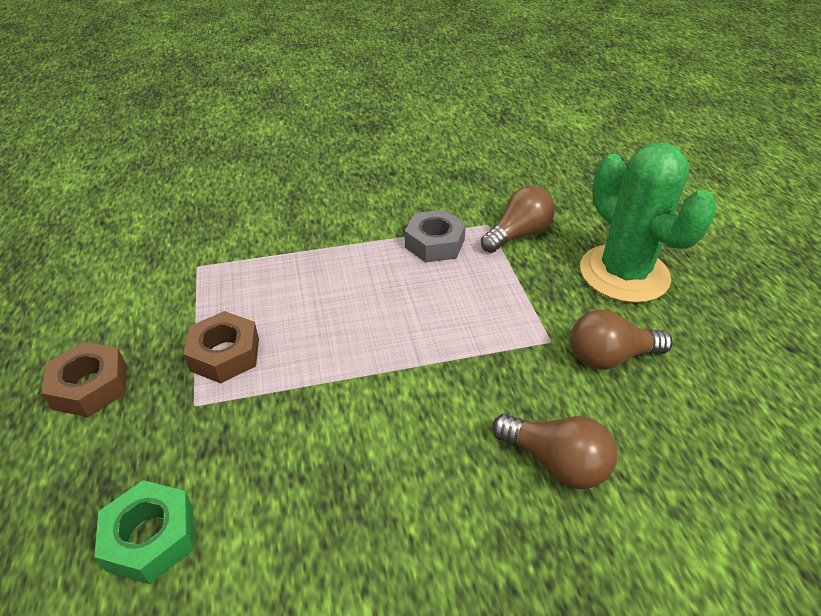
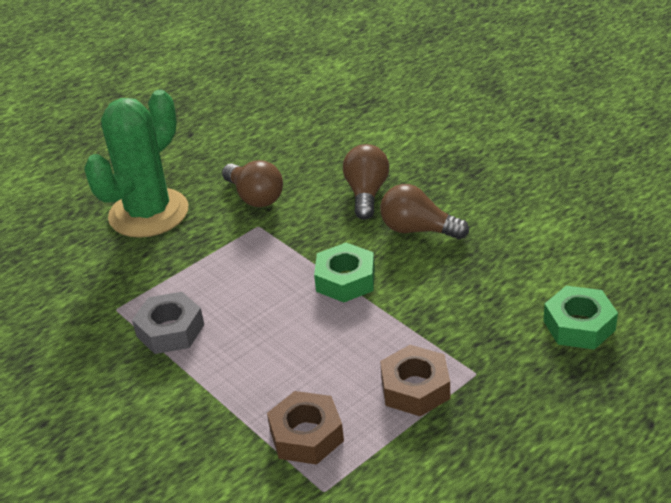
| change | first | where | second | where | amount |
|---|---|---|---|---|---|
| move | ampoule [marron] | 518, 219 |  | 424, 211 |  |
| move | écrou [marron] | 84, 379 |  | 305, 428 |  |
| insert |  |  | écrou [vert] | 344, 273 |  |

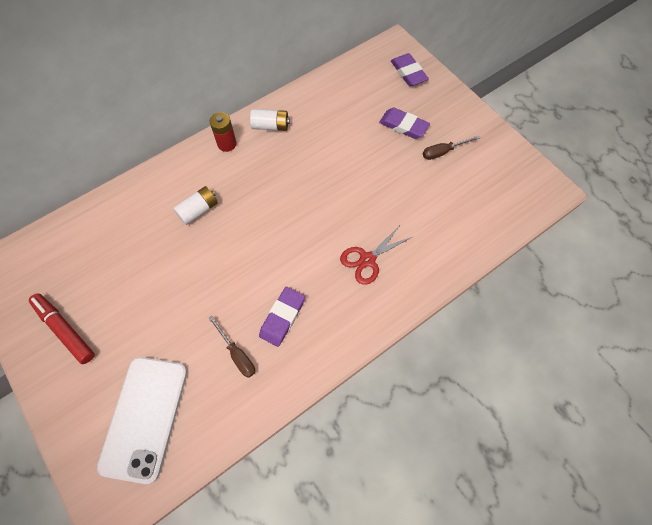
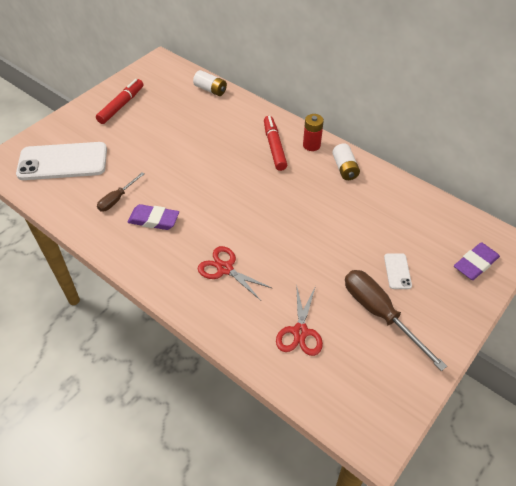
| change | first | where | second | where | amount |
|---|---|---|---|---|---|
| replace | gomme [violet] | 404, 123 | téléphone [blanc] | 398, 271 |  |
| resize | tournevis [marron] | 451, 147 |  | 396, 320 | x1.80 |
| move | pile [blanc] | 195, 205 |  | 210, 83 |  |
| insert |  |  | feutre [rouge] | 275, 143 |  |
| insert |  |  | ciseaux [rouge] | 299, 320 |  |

---

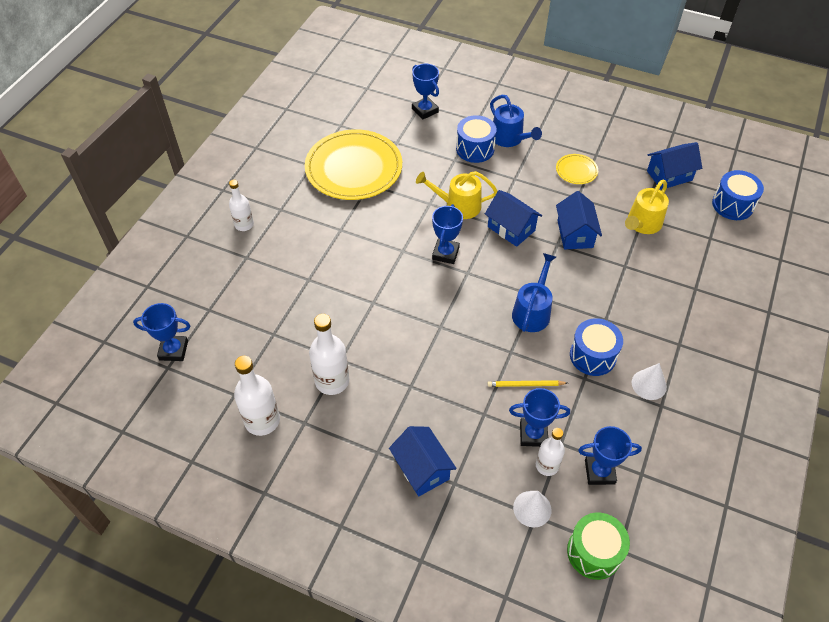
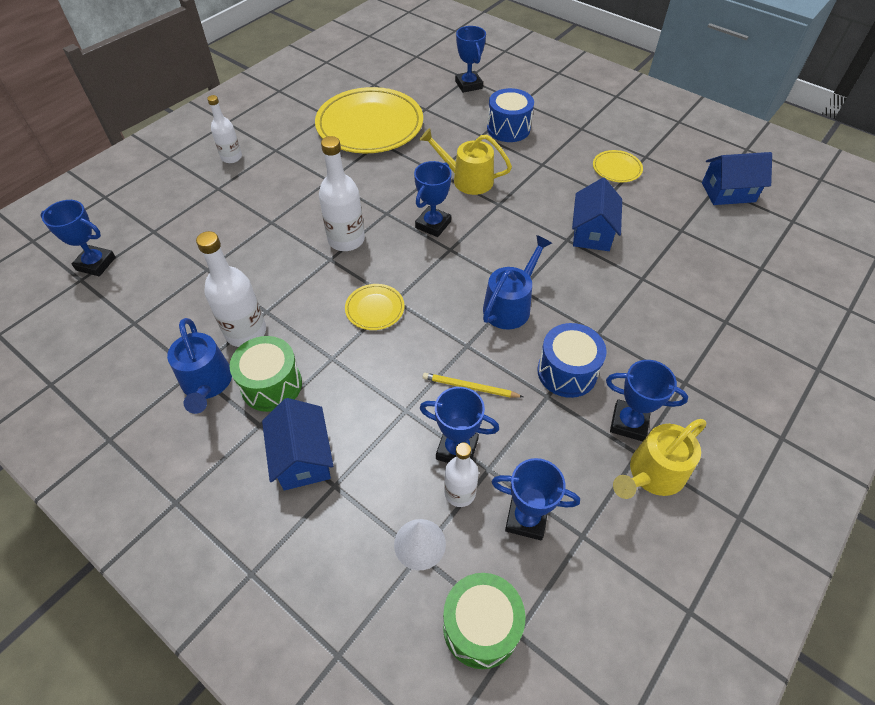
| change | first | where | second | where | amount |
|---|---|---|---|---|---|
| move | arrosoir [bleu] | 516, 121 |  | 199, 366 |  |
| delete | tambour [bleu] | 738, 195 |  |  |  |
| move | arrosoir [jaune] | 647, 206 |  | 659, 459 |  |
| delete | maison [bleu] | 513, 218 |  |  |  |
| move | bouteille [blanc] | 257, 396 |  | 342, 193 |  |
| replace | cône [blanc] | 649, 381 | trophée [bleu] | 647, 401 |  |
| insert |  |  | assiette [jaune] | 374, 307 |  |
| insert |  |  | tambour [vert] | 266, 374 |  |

### WHAT IS REQUIRED:
Look back at the entries above. Retype the line with "delete | tambour", the line with "tambour [vert] |", and all lines in between.

### EXERCISE SOLUTION:
| delete | tambour [bleu] | 738, 195 |  |  |  |
| move | arrosoir [jaune] | 647, 206 |  | 659, 459 |  |
| delete | maison [bleu] | 513, 218 |  |  |  |
| move | bouteille [blanc] | 257, 396 |  | 342, 193 |  |
| replace | cône [blanc] | 649, 381 | trophée [bleu] | 647, 401 |  |
| insert |  |  | assiette [jaune] | 374, 307 |  |
| insert |  |  | tambour [vert] | 266, 374 |  |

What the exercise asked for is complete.